* **TASK PROMPT**:
After finding the line with "What was the tarro" in the data below, set down exactly each line through the one with "The second view lost the florero", inclusive, and stop there.

Segment Open

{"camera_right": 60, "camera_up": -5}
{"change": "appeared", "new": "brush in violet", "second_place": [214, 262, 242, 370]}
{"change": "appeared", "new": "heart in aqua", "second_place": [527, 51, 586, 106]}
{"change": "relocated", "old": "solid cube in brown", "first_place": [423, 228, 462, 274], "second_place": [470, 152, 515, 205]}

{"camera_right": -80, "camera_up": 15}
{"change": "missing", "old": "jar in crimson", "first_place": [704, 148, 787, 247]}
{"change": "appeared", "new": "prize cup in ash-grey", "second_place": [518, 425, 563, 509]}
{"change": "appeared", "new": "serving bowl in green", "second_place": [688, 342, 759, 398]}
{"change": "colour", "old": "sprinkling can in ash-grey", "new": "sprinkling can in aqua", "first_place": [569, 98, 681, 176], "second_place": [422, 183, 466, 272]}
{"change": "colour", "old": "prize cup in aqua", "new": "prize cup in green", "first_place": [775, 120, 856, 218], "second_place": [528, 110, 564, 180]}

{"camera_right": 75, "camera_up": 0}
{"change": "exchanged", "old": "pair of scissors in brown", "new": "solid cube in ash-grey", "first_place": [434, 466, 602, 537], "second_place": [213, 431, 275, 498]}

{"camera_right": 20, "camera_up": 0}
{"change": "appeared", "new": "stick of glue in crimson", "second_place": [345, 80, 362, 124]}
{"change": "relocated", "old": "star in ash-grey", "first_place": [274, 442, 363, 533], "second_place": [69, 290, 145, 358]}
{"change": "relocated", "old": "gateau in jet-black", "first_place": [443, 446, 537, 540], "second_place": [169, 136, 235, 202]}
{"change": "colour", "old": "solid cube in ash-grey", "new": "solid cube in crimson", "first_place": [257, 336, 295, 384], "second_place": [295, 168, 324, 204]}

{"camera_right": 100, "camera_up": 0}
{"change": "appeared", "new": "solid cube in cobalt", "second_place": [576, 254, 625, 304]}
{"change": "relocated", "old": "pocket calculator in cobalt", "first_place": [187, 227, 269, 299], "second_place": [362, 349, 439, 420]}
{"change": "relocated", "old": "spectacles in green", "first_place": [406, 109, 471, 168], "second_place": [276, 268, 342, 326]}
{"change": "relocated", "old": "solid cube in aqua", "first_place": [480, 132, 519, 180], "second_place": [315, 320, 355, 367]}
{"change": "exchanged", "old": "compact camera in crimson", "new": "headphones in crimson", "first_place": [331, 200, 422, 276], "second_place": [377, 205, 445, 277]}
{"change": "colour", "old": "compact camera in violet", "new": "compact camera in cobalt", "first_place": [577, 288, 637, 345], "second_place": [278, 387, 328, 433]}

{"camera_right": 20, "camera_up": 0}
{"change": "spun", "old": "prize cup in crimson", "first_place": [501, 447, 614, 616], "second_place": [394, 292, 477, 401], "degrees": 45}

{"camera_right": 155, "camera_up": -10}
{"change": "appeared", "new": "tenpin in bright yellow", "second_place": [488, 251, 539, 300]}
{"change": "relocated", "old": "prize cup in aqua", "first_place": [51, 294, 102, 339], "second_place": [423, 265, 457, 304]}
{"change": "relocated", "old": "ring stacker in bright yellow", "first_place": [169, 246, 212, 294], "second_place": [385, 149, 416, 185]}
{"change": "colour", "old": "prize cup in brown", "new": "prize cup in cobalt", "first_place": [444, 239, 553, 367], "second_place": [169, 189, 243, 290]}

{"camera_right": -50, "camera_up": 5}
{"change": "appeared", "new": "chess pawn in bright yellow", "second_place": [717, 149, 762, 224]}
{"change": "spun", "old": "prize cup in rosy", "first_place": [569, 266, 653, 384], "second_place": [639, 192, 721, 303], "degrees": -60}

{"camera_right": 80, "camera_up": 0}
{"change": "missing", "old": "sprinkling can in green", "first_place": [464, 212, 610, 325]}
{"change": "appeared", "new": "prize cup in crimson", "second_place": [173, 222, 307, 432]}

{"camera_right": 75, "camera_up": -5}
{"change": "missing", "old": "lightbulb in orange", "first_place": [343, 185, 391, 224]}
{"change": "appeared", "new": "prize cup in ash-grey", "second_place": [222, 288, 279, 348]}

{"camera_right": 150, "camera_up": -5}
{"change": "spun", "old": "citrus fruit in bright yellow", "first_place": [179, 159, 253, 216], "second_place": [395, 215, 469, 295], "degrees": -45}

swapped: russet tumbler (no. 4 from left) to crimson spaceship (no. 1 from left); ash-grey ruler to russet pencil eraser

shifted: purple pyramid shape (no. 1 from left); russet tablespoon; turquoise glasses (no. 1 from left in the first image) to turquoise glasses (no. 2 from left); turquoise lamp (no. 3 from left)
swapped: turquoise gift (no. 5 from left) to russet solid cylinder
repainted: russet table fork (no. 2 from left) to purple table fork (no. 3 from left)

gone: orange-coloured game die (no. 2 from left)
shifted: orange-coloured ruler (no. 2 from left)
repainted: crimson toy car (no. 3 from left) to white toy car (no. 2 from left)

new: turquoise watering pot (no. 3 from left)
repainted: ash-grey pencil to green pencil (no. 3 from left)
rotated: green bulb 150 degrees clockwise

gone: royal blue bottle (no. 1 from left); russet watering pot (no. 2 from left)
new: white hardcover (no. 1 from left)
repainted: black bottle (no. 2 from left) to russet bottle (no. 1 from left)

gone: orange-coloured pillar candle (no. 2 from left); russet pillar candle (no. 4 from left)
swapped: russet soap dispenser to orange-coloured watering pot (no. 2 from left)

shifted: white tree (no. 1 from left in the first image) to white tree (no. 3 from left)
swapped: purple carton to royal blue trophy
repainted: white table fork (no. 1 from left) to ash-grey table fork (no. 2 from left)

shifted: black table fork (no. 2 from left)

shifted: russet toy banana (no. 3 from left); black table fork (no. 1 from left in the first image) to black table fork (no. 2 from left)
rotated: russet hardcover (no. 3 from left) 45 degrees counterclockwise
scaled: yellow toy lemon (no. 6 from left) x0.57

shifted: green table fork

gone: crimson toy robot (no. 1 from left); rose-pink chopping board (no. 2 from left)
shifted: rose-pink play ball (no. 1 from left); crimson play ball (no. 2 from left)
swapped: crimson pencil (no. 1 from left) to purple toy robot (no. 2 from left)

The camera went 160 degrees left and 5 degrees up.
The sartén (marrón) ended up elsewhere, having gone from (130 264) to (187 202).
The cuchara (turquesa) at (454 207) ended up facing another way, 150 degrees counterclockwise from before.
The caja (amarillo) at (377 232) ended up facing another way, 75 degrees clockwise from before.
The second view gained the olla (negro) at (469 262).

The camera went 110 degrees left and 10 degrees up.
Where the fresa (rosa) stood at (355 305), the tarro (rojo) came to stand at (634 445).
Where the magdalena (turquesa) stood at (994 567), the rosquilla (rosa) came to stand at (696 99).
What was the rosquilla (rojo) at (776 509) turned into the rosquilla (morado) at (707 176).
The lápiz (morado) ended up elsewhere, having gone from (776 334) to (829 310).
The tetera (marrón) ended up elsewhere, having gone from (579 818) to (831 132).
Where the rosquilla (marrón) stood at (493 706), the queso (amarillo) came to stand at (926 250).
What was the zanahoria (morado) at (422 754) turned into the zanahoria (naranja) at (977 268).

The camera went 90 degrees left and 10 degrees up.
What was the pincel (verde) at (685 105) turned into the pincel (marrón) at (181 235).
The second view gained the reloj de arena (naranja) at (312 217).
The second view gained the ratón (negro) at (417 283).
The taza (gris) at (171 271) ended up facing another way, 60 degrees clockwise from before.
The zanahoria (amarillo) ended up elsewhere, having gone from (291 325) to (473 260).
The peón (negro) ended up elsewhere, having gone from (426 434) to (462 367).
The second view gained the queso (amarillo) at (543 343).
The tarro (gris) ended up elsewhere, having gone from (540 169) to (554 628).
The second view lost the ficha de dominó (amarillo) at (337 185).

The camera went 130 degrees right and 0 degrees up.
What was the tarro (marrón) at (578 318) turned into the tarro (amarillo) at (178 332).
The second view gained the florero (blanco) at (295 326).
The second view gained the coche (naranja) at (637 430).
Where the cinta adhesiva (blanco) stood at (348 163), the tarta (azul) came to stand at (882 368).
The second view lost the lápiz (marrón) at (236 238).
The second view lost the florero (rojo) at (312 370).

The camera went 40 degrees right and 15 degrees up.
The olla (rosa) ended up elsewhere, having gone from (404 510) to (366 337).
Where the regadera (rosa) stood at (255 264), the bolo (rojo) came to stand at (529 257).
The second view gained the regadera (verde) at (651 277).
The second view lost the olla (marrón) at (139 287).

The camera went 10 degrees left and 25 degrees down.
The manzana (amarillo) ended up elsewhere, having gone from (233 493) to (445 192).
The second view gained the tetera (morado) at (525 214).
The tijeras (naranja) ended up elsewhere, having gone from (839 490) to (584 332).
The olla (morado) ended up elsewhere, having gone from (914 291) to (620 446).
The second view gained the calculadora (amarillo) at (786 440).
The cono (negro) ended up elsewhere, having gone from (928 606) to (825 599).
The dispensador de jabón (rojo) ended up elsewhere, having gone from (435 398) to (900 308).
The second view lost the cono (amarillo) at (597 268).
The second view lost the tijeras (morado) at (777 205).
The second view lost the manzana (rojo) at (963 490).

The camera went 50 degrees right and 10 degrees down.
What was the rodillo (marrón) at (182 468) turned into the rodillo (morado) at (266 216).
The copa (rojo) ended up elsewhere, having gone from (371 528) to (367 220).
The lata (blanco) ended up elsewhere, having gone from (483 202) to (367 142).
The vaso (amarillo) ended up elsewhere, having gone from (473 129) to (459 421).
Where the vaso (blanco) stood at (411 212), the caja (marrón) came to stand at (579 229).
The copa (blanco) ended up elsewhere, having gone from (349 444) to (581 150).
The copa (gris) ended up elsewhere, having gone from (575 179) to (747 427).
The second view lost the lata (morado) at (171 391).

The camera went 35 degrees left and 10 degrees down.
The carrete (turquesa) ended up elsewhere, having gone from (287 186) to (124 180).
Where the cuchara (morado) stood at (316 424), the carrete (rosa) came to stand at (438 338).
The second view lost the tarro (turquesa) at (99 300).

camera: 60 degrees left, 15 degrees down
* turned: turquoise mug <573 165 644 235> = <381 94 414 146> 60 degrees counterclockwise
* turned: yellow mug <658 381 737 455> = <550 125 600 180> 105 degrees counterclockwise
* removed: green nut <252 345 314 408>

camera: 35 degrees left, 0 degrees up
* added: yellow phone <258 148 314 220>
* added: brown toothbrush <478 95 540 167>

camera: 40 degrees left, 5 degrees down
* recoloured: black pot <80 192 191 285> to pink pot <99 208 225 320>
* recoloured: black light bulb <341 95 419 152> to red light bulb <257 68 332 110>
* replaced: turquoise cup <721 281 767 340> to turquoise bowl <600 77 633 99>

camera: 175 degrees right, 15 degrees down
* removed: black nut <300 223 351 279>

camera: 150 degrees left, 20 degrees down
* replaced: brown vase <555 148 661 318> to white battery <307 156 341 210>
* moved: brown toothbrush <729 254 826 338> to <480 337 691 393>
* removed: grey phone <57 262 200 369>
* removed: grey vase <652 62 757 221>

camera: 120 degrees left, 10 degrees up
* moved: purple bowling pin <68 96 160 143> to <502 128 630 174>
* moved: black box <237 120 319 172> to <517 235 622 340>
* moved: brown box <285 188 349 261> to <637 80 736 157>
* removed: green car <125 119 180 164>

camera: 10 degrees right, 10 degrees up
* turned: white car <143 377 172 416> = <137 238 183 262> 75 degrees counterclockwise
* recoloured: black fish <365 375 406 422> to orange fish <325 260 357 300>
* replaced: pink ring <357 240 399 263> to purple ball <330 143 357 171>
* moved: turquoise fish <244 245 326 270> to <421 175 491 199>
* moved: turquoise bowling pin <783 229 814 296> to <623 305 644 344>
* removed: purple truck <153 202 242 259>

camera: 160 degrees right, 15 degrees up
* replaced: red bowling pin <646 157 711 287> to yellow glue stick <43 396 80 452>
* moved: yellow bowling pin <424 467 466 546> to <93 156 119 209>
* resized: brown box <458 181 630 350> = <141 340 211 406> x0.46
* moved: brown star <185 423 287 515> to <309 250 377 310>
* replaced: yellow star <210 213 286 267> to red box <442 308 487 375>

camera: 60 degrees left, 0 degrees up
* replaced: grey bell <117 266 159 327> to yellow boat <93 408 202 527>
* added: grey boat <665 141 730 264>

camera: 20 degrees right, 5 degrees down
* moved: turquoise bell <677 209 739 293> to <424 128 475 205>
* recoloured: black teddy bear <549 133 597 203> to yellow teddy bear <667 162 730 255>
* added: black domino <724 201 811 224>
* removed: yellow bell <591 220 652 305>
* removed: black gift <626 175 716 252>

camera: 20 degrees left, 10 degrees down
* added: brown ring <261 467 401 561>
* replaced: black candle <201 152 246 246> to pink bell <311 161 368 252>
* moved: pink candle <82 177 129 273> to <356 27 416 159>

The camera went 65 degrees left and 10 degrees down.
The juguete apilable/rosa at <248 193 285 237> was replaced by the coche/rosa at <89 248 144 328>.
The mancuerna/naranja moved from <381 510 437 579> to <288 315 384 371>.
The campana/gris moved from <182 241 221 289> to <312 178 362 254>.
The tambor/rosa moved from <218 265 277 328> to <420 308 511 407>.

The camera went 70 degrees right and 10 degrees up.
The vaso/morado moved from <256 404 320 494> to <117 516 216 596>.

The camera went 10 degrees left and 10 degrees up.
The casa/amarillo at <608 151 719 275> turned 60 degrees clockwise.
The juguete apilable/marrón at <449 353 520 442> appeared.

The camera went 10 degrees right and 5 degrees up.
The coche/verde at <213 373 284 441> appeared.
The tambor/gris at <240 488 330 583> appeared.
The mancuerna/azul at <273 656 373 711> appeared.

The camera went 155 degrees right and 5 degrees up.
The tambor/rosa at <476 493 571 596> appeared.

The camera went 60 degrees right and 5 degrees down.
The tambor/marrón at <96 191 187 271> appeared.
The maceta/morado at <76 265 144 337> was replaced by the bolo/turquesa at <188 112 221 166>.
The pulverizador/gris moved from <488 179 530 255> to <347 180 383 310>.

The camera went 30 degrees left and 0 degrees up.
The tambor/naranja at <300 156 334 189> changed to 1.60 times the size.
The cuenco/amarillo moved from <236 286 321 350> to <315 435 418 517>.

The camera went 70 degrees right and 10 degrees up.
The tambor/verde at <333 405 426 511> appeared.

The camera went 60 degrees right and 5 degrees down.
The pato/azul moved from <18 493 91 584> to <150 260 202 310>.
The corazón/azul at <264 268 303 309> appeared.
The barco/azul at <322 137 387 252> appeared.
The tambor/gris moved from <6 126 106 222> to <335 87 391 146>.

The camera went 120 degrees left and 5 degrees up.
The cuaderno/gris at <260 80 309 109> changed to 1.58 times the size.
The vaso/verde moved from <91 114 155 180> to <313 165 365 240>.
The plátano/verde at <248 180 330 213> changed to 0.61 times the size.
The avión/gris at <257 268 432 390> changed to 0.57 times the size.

Segment Closed

* **RESULT**:
What was the tarro (marrón) at (578 318) turned into the tarro (amarillo) at (178 332).
The second view gained the florero (blanco) at (295 326).
The second view gained the coche (naranja) at (637 430).
Where the cinta adhesiva (blanco) stood at (348 163), the tarta (azul) came to stand at (882 368).
The second view lost the lápiz (marrón) at (236 238).
The second view lost the florero (rojo) at (312 370).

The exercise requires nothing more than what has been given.